(Data records)
________________________________________

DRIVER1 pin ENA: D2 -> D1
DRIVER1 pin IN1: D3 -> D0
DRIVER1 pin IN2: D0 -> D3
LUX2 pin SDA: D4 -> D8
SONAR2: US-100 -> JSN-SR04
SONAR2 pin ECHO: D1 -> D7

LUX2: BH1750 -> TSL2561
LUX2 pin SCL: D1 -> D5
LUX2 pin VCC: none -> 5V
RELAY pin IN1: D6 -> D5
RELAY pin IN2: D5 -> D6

________________________________________

### Task goal
All of the entries need to be reproduced exactly; please write them out.

### Response to the task
DRIVER1 pin ENA: D2 -> D1
DRIVER1 pin IN1: D3 -> D0
DRIVER1 pin IN2: D0 -> D3
LUX2 pin SDA: D4 -> D8
SONAR2: US-100 -> JSN-SR04
SONAR2 pin ECHO: D1 -> D7

LUX2: BH1750 -> TSL2561
LUX2 pin SCL: D1 -> D5
LUX2 pin VCC: none -> 5V
RELAY pin IN1: D6 -> D5
RELAY pin IN2: D5 -> D6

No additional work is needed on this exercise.